[Work item]: Transcribe every entry word for word.
************
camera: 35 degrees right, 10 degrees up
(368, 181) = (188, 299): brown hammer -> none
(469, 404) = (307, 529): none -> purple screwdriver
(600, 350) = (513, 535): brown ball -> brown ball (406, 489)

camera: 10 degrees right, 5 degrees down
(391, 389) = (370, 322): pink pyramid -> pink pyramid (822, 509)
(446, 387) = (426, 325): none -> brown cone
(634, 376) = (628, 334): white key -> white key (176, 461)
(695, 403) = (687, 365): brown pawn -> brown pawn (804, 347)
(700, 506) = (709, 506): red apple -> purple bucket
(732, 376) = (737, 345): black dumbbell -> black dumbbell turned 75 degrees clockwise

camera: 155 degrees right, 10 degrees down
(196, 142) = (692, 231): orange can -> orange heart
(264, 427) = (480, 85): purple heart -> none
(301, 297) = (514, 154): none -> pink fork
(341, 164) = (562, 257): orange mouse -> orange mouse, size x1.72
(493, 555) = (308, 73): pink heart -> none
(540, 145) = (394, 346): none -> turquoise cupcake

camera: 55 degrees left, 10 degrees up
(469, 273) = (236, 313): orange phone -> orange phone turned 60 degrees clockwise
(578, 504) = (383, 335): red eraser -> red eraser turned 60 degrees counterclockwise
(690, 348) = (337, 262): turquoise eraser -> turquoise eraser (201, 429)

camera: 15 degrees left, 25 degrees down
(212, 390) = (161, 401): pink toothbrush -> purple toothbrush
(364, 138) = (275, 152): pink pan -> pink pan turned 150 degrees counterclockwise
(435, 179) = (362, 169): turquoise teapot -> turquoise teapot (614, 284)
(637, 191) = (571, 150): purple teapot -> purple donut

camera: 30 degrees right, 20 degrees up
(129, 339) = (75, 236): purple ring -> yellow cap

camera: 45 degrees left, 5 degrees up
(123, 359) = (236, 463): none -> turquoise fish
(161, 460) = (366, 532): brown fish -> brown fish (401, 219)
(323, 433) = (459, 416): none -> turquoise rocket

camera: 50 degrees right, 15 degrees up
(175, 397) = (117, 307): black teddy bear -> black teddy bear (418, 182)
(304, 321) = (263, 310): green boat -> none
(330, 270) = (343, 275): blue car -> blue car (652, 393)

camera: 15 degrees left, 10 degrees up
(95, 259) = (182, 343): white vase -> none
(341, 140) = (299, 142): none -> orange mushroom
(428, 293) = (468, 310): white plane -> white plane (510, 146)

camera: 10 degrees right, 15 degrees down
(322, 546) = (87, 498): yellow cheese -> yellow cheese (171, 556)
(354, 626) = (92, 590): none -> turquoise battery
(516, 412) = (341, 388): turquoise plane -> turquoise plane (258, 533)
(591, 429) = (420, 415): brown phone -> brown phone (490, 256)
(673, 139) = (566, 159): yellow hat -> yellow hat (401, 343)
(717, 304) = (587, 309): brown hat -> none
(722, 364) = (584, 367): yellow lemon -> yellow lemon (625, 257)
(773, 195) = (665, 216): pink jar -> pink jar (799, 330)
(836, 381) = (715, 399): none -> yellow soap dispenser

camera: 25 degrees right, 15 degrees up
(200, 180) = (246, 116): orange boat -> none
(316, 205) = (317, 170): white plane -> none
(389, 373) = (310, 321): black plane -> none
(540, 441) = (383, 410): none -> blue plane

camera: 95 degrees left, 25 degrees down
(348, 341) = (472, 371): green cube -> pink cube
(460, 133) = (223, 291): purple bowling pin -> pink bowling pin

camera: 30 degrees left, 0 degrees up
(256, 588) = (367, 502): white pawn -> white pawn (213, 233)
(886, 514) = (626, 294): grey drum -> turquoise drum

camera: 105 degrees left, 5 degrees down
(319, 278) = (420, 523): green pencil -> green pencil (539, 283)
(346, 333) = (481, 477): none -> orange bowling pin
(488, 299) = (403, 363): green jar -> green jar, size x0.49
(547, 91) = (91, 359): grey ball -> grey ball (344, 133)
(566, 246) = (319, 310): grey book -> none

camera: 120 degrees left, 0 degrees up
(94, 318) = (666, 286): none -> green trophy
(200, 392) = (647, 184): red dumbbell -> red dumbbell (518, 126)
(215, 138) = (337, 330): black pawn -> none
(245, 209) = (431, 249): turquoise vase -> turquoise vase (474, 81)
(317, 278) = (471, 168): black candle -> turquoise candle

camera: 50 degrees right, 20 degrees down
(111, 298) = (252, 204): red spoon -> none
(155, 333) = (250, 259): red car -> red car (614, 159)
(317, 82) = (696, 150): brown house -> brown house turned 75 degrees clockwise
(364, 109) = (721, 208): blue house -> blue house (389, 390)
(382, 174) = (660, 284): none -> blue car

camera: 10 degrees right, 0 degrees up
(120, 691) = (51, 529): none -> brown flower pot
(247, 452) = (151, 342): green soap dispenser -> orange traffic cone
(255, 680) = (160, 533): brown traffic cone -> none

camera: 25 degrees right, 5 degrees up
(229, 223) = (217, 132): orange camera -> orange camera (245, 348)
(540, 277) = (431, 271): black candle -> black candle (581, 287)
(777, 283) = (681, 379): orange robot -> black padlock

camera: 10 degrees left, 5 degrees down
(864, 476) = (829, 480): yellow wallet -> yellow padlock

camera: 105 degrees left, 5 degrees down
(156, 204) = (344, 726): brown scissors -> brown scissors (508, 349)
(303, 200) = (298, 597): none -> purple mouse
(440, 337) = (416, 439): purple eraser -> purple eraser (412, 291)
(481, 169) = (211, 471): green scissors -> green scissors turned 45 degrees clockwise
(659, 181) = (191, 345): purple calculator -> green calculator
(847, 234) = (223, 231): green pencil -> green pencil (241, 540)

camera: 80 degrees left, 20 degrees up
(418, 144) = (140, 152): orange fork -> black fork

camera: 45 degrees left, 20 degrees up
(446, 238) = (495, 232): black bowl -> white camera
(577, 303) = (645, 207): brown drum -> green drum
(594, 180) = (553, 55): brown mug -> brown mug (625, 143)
************
[Written response]:
camera: 35 degrees right, 10 degrees up
(368, 181) = (188, 299): brown hammer -> none
(469, 404) = (307, 529): none -> purple screwdriver
(600, 350) = (513, 535): brown ball -> brown ball (406, 489)

camera: 10 degrees right, 5 degrees down
(391, 389) = (370, 322): pink pyramid -> pink pyramid (822, 509)
(446, 387) = (426, 325): none -> brown cone
(634, 376) = (628, 334): white key -> white key (176, 461)
(695, 403) = (687, 365): brown pawn -> brown pawn (804, 347)
(700, 506) = (709, 506): red apple -> purple bucket
(732, 376) = (737, 345): black dumbbell -> black dumbbell turned 75 degrees clockwise

camera: 155 degrees right, 10 degrees down
(196, 142) = (692, 231): orange can -> orange heart
(264, 427) = (480, 85): purple heart -> none
(301, 297) = (514, 154): none -> pink fork
(341, 164) = (562, 257): orange mouse -> orange mouse, size x1.72
(493, 555) = (308, 73): pink heart -> none
(540, 145) = (394, 346): none -> turquoise cupcake

camera: 55 degrees left, 10 degrees up
(469, 273) = (236, 313): orange phone -> orange phone turned 60 degrees clockwise
(578, 504) = (383, 335): red eraser -> red eraser turned 60 degrees counterclockwise
(690, 348) = (337, 262): turquoise eraser -> turquoise eraser (201, 429)

camera: 15 degrees left, 25 degrees down
(212, 390) = (161, 401): pink toothbrush -> purple toothbrush
(364, 138) = (275, 152): pink pan -> pink pan turned 150 degrees counterclockwise
(435, 179) = (362, 169): turquoise teapot -> turquoise teapot (614, 284)
(637, 191) = (571, 150): purple teapot -> purple donut

camera: 30 degrees right, 20 degrees up
(129, 339) = (75, 236): purple ring -> yellow cap

camera: 45 degrees left, 5 degrees up
(123, 359) = (236, 463): none -> turquoise fish
(161, 460) = (366, 532): brown fish -> brown fish (401, 219)
(323, 433) = (459, 416): none -> turquoise rocket

camera: 50 degrees right, 15 degrees up
(175, 397) = (117, 307): black teddy bear -> black teddy bear (418, 182)
(304, 321) = (263, 310): green boat -> none
(330, 270) = (343, 275): blue car -> blue car (652, 393)

camera: 15 degrees left, 10 degrees up
(95, 259) = (182, 343): white vase -> none
(341, 140) = (299, 142): none -> orange mushroom
(428, 293) = (468, 310): white plane -> white plane (510, 146)

camera: 10 degrees right, 15 degrees down
(322, 546) = (87, 498): yellow cheese -> yellow cheese (171, 556)
(354, 626) = (92, 590): none -> turquoise battery
(516, 412) = (341, 388): turquoise plane -> turquoise plane (258, 533)
(591, 429) = (420, 415): brown phone -> brown phone (490, 256)
(673, 139) = (566, 159): yellow hat -> yellow hat (401, 343)
(717, 304) = (587, 309): brown hat -> none
(722, 364) = (584, 367): yellow lemon -> yellow lemon (625, 257)
(773, 195) = (665, 216): pink jar -> pink jar (799, 330)
(836, 381) = (715, 399): none -> yellow soap dispenser

camera: 25 degrees right, 15 degrees up
(200, 180) = (246, 116): orange boat -> none
(316, 205) = (317, 170): white plane -> none
(389, 373) = (310, 321): black plane -> none
(540, 441) = (383, 410): none -> blue plane

camera: 95 degrees left, 25 degrees down
(348, 341) = (472, 371): green cube -> pink cube
(460, 133) = (223, 291): purple bowling pin -> pink bowling pin

camera: 30 degrees left, 0 degrees up
(256, 588) = (367, 502): white pawn -> white pawn (213, 233)
(886, 514) = (626, 294): grey drum -> turquoise drum

camera: 105 degrees left, 5 degrees down
(319, 278) = (420, 523): green pencil -> green pencil (539, 283)
(346, 333) = (481, 477): none -> orange bowling pin
(488, 299) = (403, 363): green jar -> green jar, size x0.49
(547, 91) = (91, 359): grey ball -> grey ball (344, 133)
(566, 246) = (319, 310): grey book -> none

camera: 120 degrees left, 0 degrees up
(94, 318) = (666, 286): none -> green trophy
(200, 392) = (647, 184): red dumbbell -> red dumbbell (518, 126)
(215, 138) = (337, 330): black pawn -> none
(245, 209) = (431, 249): turquoise vase -> turquoise vase (474, 81)
(317, 278) = (471, 168): black candle -> turquoise candle

camera: 50 degrees right, 20 degrees down
(111, 298) = (252, 204): red spoon -> none
(155, 333) = (250, 259): red car -> red car (614, 159)
(317, 82) = (696, 150): brown house -> brown house turned 75 degrees clockwise
(364, 109) = (721, 208): blue house -> blue house (389, 390)
(382, 174) = (660, 284): none -> blue car

camera: 10 degrees right, 0 degrees up
(120, 691) = (51, 529): none -> brown flower pot
(247, 452) = (151, 342): green soap dispenser -> orange traffic cone
(255, 680) = (160, 533): brown traffic cone -> none

camera: 25 degrees right, 5 degrees up
(229, 223) = (217, 132): orange camera -> orange camera (245, 348)
(540, 277) = (431, 271): black candle -> black candle (581, 287)
(777, 283) = (681, 379): orange robot -> black padlock

camera: 10 degrees left, 5 degrees down
(864, 476) = (829, 480): yellow wallet -> yellow padlock

camera: 105 degrees left, 5 degrees down
(156, 204) = (344, 726): brown scissors -> brown scissors (508, 349)
(303, 200) = (298, 597): none -> purple mouse
(440, 337) = (416, 439): purple eraser -> purple eraser (412, 291)
(481, 169) = (211, 471): green scissors -> green scissors turned 45 degrees clockwise
(659, 181) = (191, 345): purple calculator -> green calculator
(847, 234) = (223, 231): green pencil -> green pencil (241, 540)

camera: 80 degrees left, 20 degrees up
(418, 144) = (140, 152): orange fork -> black fork

camera: 45 degrees left, 20 degrees up
(446, 238) = (495, 232): black bowl -> white camera
(577, 303) = (645, 207): brown drum -> green drum
(594, 180) = (553, 55): brown mug -> brown mug (625, 143)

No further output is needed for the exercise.